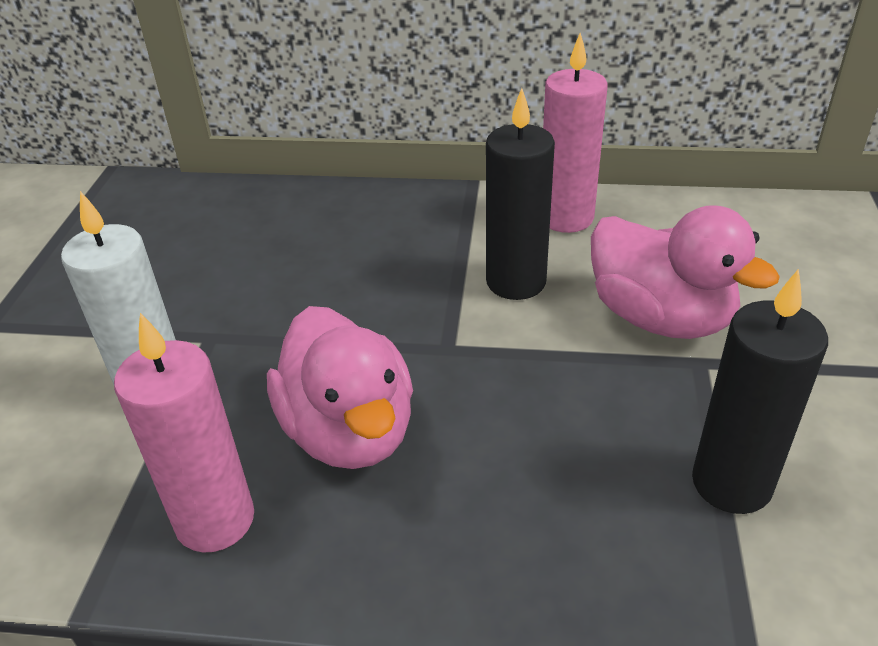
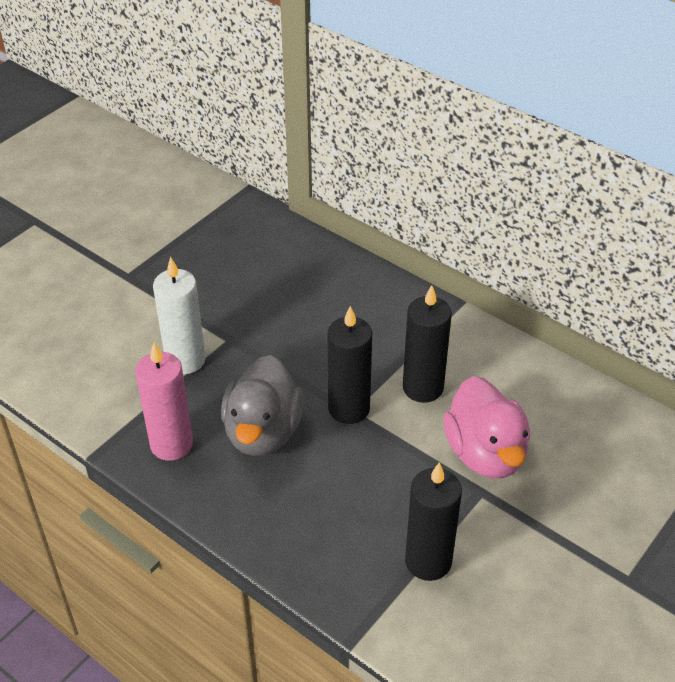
camera: 30 degrees right, 5 degrees up
(349, 431) = (263, 432): pink duck -> grey duck
(445, 346) = (349, 408): none -> black candle
(566, 218) = (494, 358): pink candle -> none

> Problem to work on
The material is to be written out word for word, and the pictures are to be left out.

> Result below
camera: 30 degrees right, 5 degrees up
(349, 431) = (263, 432): pink duck -> grey duck
(445, 346) = (349, 408): none -> black candle
(566, 218) = (494, 358): pink candle -> none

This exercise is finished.